§ **Aim of the exercise**
Your answer should be one number: how many lines below hold the word "none".

===== Input for this task

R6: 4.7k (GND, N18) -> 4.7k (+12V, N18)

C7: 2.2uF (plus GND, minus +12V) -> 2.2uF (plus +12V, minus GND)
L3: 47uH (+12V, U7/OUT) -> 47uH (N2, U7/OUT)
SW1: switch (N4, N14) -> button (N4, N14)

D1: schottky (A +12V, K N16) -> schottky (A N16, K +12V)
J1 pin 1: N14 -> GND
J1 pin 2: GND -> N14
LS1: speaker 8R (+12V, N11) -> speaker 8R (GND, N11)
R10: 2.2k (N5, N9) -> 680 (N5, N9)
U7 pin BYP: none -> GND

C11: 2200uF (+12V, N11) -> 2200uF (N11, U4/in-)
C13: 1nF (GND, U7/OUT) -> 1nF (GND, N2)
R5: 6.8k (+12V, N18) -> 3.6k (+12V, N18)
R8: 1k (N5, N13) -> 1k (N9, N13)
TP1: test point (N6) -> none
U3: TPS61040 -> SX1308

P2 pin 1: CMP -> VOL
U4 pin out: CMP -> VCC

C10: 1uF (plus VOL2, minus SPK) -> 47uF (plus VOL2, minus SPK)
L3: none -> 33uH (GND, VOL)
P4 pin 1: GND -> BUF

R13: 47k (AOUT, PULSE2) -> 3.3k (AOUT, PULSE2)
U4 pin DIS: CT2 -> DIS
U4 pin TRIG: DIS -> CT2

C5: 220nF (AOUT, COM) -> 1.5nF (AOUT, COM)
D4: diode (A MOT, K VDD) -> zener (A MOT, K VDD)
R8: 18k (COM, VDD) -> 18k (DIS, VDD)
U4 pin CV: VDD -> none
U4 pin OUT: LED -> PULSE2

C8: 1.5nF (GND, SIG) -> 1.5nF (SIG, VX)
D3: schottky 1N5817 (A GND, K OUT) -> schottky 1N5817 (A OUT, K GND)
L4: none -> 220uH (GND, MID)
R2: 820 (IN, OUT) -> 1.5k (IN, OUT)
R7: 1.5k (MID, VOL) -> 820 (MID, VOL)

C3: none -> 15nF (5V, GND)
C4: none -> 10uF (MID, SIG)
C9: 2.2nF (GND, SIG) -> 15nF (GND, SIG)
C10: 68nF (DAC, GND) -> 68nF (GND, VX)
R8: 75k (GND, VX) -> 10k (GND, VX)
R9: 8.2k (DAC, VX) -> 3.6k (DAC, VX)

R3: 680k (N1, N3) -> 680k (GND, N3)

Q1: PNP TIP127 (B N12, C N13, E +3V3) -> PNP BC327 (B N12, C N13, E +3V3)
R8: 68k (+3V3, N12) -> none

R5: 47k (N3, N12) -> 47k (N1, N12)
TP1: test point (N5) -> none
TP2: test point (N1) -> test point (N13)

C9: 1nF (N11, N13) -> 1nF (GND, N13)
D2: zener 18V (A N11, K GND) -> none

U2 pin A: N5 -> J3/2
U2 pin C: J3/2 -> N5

==========

§ **Task result**
10